(Available records)
▼
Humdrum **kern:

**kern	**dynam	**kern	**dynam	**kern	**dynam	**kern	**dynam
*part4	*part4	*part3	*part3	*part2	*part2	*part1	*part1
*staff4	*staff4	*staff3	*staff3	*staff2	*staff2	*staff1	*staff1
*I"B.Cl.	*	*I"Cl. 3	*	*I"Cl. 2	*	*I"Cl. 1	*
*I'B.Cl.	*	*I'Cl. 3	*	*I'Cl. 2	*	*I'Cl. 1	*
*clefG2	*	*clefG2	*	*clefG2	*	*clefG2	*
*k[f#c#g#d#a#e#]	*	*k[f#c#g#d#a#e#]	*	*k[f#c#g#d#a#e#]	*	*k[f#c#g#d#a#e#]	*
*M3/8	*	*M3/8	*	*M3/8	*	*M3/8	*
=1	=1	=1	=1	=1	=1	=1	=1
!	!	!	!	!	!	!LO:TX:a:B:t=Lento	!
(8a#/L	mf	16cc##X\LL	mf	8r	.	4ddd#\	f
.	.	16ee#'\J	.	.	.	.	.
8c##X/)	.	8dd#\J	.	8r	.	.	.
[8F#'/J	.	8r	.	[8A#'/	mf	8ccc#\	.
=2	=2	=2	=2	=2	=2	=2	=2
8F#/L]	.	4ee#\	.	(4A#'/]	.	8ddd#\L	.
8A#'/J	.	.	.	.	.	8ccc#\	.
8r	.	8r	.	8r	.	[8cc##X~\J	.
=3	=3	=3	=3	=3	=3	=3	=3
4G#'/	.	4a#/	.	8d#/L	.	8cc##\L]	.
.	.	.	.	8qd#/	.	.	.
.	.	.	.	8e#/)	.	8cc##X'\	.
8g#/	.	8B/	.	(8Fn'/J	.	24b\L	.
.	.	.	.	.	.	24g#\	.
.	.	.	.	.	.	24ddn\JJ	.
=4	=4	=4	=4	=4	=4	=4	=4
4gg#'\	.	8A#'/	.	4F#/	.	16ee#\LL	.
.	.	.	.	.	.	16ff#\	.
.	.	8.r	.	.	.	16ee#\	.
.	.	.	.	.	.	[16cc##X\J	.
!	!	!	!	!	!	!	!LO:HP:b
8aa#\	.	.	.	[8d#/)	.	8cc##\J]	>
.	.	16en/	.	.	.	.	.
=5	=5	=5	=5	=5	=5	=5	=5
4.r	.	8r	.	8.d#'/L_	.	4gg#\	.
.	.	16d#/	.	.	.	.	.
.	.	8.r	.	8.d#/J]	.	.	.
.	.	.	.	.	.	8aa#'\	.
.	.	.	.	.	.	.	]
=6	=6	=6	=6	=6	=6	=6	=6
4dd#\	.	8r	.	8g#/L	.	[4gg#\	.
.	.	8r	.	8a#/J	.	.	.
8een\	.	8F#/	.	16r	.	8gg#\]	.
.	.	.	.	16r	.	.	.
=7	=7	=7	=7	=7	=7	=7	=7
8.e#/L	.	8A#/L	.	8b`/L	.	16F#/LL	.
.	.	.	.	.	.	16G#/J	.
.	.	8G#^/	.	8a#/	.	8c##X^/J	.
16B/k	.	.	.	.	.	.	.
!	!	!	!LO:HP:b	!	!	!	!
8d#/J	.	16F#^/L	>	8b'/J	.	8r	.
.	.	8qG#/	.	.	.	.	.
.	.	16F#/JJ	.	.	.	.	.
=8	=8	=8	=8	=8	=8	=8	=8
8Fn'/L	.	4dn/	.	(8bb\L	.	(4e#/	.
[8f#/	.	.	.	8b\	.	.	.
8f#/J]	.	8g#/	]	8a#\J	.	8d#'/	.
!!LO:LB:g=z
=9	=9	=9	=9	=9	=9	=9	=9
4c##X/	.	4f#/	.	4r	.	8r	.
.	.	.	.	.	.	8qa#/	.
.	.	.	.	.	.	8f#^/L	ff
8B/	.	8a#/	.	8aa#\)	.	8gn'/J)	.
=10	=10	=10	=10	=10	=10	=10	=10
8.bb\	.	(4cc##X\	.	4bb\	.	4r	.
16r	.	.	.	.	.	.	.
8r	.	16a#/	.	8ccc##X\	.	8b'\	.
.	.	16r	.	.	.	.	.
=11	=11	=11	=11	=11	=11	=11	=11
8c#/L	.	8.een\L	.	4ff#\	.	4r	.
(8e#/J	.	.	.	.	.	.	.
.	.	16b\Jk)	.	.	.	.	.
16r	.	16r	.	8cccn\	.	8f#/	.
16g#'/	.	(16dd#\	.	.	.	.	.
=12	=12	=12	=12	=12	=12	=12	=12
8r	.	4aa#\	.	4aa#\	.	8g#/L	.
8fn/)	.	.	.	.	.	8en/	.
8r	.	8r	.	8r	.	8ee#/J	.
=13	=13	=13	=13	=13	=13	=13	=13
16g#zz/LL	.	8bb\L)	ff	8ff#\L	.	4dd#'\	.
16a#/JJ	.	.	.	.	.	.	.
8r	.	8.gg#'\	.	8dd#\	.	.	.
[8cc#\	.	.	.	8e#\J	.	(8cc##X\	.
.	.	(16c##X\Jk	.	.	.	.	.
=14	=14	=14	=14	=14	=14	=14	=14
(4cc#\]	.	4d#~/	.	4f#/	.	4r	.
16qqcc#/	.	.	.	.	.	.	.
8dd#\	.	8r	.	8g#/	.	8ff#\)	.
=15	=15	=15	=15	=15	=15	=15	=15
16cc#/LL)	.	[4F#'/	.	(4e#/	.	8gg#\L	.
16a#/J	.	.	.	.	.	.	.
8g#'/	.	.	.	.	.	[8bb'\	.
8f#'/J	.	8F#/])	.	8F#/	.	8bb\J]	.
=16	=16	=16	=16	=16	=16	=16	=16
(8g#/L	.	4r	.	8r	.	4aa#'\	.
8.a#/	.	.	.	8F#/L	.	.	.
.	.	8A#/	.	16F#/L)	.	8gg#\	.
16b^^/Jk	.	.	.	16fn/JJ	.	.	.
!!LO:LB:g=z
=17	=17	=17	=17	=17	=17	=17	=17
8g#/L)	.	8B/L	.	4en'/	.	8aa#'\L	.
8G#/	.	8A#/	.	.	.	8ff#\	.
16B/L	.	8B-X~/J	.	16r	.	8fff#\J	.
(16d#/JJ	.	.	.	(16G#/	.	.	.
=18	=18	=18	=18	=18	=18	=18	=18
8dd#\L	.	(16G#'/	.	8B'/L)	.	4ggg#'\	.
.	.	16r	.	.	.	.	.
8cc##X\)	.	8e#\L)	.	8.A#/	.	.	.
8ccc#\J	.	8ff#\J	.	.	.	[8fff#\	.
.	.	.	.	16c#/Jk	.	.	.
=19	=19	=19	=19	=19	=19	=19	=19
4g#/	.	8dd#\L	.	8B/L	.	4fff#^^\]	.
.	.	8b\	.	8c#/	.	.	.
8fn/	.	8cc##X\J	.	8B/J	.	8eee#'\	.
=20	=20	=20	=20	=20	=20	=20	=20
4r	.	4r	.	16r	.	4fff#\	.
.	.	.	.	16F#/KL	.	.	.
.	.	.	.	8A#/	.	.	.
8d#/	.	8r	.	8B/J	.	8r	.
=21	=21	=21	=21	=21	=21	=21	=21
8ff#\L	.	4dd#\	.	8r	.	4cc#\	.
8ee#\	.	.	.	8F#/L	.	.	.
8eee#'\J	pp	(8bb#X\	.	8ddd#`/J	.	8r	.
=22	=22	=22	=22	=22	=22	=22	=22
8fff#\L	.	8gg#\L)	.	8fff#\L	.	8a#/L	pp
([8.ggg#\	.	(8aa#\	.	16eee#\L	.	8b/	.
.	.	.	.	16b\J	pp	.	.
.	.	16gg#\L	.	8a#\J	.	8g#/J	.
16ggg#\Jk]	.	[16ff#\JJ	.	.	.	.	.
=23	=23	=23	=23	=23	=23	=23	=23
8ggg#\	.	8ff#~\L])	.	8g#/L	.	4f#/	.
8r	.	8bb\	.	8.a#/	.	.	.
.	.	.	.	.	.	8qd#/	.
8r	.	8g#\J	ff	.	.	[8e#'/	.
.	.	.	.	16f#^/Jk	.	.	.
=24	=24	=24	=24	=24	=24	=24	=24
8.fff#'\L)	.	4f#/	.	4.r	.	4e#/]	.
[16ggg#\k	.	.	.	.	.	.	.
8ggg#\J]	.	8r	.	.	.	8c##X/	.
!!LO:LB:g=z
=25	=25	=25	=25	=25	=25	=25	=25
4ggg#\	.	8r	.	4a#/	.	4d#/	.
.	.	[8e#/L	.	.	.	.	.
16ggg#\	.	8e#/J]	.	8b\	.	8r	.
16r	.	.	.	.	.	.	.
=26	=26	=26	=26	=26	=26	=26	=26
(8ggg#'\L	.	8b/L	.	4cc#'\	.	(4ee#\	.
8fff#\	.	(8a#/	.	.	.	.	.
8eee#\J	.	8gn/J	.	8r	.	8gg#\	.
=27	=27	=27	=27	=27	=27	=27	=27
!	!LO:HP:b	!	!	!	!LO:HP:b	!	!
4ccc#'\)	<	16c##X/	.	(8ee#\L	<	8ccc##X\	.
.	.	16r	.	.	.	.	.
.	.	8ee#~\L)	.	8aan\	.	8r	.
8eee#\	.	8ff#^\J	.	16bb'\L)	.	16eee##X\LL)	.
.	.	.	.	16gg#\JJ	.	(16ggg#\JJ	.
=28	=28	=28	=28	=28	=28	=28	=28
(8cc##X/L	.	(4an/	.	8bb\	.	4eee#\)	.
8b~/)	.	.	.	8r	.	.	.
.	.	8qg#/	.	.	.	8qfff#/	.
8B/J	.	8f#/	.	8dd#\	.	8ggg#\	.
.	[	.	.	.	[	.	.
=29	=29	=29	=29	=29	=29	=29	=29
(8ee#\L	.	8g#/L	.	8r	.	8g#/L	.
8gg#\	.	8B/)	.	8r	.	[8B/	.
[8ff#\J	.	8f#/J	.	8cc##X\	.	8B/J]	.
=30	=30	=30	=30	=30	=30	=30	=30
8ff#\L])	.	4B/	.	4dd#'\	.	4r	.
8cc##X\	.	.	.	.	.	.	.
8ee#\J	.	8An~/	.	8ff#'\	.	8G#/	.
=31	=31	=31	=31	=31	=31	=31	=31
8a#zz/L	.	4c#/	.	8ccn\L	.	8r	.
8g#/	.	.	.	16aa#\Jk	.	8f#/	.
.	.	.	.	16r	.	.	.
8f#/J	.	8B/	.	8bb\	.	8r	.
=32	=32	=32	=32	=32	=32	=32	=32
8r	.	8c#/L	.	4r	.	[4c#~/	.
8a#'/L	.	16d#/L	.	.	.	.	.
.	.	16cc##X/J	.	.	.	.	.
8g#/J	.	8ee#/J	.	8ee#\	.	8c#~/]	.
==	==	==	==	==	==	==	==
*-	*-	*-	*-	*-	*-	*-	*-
▲
(Problem requirements)
Locate each line of the listing that contains the string "kern" with the same capitalization, and copy those lines out.

(Result of the task)
Humdrum **kern:
**kern	**dynam	**kern	**dynam	**kern	**dynam	**kern	**dynam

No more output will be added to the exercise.